↓

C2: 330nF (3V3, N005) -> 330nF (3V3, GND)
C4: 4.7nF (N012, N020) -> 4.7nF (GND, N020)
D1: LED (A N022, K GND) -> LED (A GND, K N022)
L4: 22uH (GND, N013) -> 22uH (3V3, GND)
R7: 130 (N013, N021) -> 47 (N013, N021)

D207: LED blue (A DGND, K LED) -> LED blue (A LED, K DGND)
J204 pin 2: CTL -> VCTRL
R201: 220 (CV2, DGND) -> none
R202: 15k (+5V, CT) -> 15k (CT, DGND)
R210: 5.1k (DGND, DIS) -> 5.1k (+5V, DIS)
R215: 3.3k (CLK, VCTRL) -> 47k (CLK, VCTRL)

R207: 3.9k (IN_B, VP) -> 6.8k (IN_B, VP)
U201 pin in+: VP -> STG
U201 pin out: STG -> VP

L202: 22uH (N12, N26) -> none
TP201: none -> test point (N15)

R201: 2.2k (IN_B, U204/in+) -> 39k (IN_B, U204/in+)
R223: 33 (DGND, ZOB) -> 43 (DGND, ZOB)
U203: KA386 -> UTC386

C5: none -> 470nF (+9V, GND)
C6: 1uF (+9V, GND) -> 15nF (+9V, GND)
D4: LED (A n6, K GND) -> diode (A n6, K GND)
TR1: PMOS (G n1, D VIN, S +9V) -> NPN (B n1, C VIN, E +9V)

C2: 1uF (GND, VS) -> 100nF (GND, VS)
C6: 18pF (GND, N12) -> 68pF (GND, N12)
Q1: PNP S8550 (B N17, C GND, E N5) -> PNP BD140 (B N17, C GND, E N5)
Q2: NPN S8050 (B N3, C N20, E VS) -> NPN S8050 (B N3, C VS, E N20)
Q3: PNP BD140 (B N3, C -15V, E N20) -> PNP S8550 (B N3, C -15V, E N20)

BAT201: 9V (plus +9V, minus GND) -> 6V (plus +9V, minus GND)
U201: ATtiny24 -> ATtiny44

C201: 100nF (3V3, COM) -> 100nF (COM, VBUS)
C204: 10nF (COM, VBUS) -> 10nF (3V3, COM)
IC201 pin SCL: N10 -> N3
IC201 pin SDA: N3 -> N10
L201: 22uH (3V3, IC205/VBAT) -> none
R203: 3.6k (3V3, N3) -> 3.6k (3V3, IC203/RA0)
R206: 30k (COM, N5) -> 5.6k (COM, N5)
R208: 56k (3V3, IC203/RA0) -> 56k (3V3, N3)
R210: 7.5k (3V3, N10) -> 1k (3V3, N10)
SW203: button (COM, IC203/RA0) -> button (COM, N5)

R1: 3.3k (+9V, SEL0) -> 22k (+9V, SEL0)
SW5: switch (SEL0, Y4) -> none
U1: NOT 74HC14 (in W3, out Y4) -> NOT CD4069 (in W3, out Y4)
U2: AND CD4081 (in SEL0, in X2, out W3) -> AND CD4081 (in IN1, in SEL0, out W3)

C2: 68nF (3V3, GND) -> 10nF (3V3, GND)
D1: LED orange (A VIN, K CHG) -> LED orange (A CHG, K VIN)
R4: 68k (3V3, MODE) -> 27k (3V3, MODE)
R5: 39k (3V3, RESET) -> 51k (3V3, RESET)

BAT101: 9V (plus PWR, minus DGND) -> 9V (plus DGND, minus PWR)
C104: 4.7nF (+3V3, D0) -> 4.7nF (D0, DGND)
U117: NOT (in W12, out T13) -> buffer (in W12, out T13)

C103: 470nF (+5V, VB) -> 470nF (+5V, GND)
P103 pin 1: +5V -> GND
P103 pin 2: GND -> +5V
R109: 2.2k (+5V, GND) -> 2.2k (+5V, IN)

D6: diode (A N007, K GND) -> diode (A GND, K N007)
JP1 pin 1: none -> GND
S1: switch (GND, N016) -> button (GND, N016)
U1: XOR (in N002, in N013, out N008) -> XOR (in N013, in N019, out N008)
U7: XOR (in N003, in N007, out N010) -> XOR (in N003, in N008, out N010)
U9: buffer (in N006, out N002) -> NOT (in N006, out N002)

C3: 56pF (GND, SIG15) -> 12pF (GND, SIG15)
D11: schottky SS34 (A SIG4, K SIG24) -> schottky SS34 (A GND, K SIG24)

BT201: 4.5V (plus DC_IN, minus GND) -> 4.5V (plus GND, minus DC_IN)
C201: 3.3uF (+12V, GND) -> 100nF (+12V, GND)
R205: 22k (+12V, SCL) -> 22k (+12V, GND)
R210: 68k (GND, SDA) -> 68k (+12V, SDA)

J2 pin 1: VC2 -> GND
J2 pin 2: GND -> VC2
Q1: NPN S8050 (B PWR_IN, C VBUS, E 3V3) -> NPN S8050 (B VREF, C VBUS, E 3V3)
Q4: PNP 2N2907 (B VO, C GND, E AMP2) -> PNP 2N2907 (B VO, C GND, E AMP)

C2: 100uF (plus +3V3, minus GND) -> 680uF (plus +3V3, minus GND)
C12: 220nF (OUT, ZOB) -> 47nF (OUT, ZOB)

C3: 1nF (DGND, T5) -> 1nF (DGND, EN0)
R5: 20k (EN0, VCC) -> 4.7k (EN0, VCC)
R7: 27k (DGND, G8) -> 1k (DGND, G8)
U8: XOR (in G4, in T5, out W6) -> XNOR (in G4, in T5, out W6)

↑

What this task involves — Take from the material above the lines running from the one with "IC201 pin SCL: N10 -> N3" through the one with "C2: 100uF (plus", and repeat them exactly, with nothing else.

Problem solution —
IC201 pin SCL: N10 -> N3
IC201 pin SDA: N3 -> N10
L201: 22uH (3V3, IC205/VBAT) -> none
R203: 3.6k (3V3, N3) -> 3.6k (3V3, IC203/RA0)
R206: 30k (COM, N5) -> 5.6k (COM, N5)
R208: 56k (3V3, IC203/RA0) -> 56k (3V3, N3)
R210: 7.5k (3V3, N10) -> 1k (3V3, N10)
SW203: button (COM, IC203/RA0) -> button (COM, N5)

R1: 3.3k (+9V, SEL0) -> 22k (+9V, SEL0)
SW5: switch (SEL0, Y4) -> none
U1: NOT 74HC14 (in W3, out Y4) -> NOT CD4069 (in W3, out Y4)
U2: AND CD4081 (in SEL0, in X2, out W3) -> AND CD4081 (in IN1, in SEL0, out W3)

C2: 68nF (3V3, GND) -> 10nF (3V3, GND)
D1: LED orange (A VIN, K CHG) -> LED orange (A CHG, K VIN)
R4: 68k (3V3, MODE) -> 27k (3V3, MODE)
R5: 39k (3V3, RESET) -> 51k (3V3, RESET)

BAT101: 9V (plus PWR, minus DGND) -> 9V (plus DGND, minus PWR)
C104: 4.7nF (+3V3, D0) -> 4.7nF (D0, DGND)
U117: NOT (in W12, out T13) -> buffer (in W12, out T13)

C103: 470nF (+5V, VB) -> 470nF (+5V, GND)
P103 pin 1: +5V -> GND
P103 pin 2: GND -> +5V
R109: 2.2k (+5V, GND) -> 2.2k (+5V, IN)

D6: diode (A N007, K GND) -> diode (A GND, K N007)
JP1 pin 1: none -> GND
S1: switch (GND, N016) -> button (GND, N016)
U1: XOR (in N002, in N013, out N008) -> XOR (in N013, in N019, out N008)
U7: XOR (in N003, in N007, out N010) -> XOR (in N003, in N008, out N010)
U9: buffer (in N006, out N002) -> NOT (in N006, out N002)

C3: 56pF (GND, SIG15) -> 12pF (GND, SIG15)
D11: schottky SS34 (A SIG4, K SIG24) -> schottky SS34 (A GND, K SIG24)

BT201: 4.5V (plus DC_IN, minus GND) -> 4.5V (plus GND, minus DC_IN)
C201: 3.3uF (+12V, GND) -> 100nF (+12V, GND)
R205: 22k (+12V, SCL) -> 22k (+12V, GND)
R210: 68k (GND, SDA) -> 68k (+12V, SDA)

J2 pin 1: VC2 -> GND
J2 pin 2: GND -> VC2
Q1: NPN S8050 (B PWR_IN, C VBUS, E 3V3) -> NPN S8050 (B VREF, C VBUS, E 3V3)
Q4: PNP 2N2907 (B VO, C GND, E AMP2) -> PNP 2N2907 (B VO, C GND, E AMP)

C2: 100uF (plus +3V3, minus GND) -> 680uF (plus +3V3, minus GND)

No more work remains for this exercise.